Source records below:
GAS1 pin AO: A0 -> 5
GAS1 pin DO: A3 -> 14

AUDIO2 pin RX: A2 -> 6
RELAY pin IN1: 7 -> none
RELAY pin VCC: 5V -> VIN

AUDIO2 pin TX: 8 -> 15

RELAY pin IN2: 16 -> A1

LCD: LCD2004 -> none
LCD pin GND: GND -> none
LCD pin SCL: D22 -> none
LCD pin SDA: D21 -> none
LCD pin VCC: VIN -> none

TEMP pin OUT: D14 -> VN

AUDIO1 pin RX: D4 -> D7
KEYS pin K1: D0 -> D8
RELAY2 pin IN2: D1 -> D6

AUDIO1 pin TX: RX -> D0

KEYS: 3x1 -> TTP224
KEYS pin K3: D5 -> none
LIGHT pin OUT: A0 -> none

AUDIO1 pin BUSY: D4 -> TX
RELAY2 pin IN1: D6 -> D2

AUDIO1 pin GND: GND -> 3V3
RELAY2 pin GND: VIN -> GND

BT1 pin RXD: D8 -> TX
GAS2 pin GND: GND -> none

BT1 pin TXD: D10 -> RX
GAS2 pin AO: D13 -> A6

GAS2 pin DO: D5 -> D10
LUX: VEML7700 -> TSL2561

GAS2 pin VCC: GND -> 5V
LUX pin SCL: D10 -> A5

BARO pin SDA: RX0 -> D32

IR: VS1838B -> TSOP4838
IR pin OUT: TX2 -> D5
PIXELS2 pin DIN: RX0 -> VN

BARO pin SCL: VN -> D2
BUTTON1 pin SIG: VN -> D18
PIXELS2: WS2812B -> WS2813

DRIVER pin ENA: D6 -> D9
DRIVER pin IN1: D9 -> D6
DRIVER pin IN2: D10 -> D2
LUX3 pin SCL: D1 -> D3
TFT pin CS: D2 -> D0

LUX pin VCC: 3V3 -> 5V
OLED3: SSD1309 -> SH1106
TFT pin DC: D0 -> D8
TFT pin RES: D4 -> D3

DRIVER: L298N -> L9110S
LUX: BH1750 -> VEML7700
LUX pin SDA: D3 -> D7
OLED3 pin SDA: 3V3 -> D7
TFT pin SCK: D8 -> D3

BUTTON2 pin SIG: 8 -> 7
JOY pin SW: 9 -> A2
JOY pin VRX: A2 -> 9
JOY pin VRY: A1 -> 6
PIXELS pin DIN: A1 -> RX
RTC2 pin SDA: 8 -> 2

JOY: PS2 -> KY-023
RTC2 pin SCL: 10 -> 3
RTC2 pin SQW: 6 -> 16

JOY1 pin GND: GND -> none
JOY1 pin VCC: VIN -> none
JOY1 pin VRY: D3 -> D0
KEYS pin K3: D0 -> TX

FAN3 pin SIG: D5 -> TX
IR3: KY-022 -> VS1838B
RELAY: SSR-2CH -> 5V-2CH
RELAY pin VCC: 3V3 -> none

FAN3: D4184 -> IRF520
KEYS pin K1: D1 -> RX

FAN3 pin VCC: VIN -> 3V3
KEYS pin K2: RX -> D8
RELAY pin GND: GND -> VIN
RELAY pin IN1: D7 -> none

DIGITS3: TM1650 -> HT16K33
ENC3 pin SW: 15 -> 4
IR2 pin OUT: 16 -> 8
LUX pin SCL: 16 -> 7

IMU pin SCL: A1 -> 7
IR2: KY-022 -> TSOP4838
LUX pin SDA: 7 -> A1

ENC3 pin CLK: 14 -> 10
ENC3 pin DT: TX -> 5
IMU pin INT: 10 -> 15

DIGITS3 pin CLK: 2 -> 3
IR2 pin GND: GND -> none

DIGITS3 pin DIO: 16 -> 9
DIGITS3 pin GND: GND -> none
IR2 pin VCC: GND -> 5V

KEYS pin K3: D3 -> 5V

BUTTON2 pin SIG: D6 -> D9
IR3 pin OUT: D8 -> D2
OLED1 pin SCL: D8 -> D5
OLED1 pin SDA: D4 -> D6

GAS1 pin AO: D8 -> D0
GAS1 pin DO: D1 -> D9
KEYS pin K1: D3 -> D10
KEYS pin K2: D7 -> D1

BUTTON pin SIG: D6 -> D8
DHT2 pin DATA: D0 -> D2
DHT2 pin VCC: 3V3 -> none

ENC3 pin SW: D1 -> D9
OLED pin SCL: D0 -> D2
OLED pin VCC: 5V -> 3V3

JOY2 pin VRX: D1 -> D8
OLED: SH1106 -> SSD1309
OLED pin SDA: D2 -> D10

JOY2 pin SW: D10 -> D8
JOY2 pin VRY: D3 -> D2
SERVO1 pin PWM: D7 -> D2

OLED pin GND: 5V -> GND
End of Source records.
◆ **What is required**
The records above should be given again in full, exactly as written.

◆ **Response area**
GAS1 pin AO: A0 -> 5
GAS1 pin DO: A3 -> 14

AUDIO2 pin RX: A2 -> 6
RELAY pin IN1: 7 -> none
RELAY pin VCC: 5V -> VIN

AUDIO2 pin TX: 8 -> 15

RELAY pin IN2: 16 -> A1

LCD: LCD2004 -> none
LCD pin GND: GND -> none
LCD pin SCL: D22 -> none
LCD pin SDA: D21 -> none
LCD pin VCC: VIN -> none

TEMP pin OUT: D14 -> VN

AUDIO1 pin RX: D4 -> D7
KEYS pin K1: D0 -> D8
RELAY2 pin IN2: D1 -> D6

AUDIO1 pin TX: RX -> D0

KEYS: 3x1 -> TTP224
KEYS pin K3: D5 -> none
LIGHT pin OUT: A0 -> none

AUDIO1 pin BUSY: D4 -> TX
RELAY2 pin IN1: D6 -> D2

AUDIO1 pin GND: GND -> 3V3
RELAY2 pin GND: VIN -> GND

BT1 pin RXD: D8 -> TX
GAS2 pin GND: GND -> none

BT1 pin TXD: D10 -> RX
GAS2 pin AO: D13 -> A6

GAS2 pin DO: D5 -> D10
LUX: VEML7700 -> TSL2561

GAS2 pin VCC: GND -> 5V
LUX pin SCL: D10 -> A5

BARO pin SDA: RX0 -> D32

IR: VS1838B -> TSOP4838
IR pin OUT: TX2 -> D5
PIXELS2 pin DIN: RX0 -> VN

BARO pin SCL: VN -> D2
BUTTON1 pin SIG: VN -> D18
PIXELS2: WS2812B -> WS2813

DRIVER pin ENA: D6 -> D9
DRIVER pin IN1: D9 -> D6
DRIVER pin IN2: D10 -> D2
LUX3 pin SCL: D1 -> D3
TFT pin CS: D2 -> D0

LUX pin VCC: 3V3 -> 5V
OLED3: SSD1309 -> SH1106
TFT pin DC: D0 -> D8
TFT pin RES: D4 -> D3

DRIVER: L298N -> L9110S
LUX: BH1750 -> VEML7700
LUX pin SDA: D3 -> D7
OLED3 pin SDA: 3V3 -> D7
TFT pin SCK: D8 -> D3

BUTTON2 pin SIG: 8 -> 7
JOY pin SW: 9 -> A2
JOY pin VRX: A2 -> 9
JOY pin VRY: A1 -> 6
PIXELS pin DIN: A1 -> RX
RTC2 pin SDA: 8 -> 2

JOY: PS2 -> KY-023
RTC2 pin SCL: 10 -> 3
RTC2 pin SQW: 6 -> 16

JOY1 pin GND: GND -> none
JOY1 pin VCC: VIN -> none
JOY1 pin VRY: D3 -> D0
KEYS pin K3: D0 -> TX

FAN3 pin SIG: D5 -> TX
IR3: KY-022 -> VS1838B
RELAY: SSR-2CH -> 5V-2CH
RELAY pin VCC: 3V3 -> none

FAN3: D4184 -> IRF520
KEYS pin K1: D1 -> RX

FAN3 pin VCC: VIN -> 3V3
KEYS pin K2: RX -> D8
RELAY pin GND: GND -> VIN
RELAY pin IN1: D7 -> none

DIGITS3: TM1650 -> HT16K33
ENC3 pin SW: 15 -> 4
IR2 pin OUT: 16 -> 8
LUX pin SCL: 16 -> 7

IMU pin SCL: A1 -> 7
IR2: KY-022 -> TSOP4838
LUX pin SDA: 7 -> A1

ENC3 pin CLK: 14 -> 10
ENC3 pin DT: TX -> 5
IMU pin INT: 10 -> 15

DIGITS3 pin CLK: 2 -> 3
IR2 pin GND: GND -> none

DIGITS3 pin DIO: 16 -> 9
DIGITS3 pin GND: GND -> none
IR2 pin VCC: GND -> 5V

KEYS pin K3: D3 -> 5V

BUTTON2 pin SIG: D6 -> D9
IR3 pin OUT: D8 -> D2
OLED1 pin SCL: D8 -> D5
OLED1 pin SDA: D4 -> D6

GAS1 pin AO: D8 -> D0
GAS1 pin DO: D1 -> D9
KEYS pin K1: D3 -> D10
KEYS pin K2: D7 -> D1

BUTTON pin SIG: D6 -> D8
DHT2 pin DATA: D0 -> D2
DHT2 pin VCC: 3V3 -> none

ENC3 pin SW: D1 -> D9
OLED pin SCL: D0 -> D2
OLED pin VCC: 5V -> 3V3

JOY2 pin VRX: D1 -> D8
OLED: SH1106 -> SSD1309
OLED pin SDA: D2 -> D10

JOY2 pin SW: D10 -> D8
JOY2 pin VRY: D3 -> D2
SERVO1 pin PWM: D7 -> D2

OLED pin GND: 5V -> GND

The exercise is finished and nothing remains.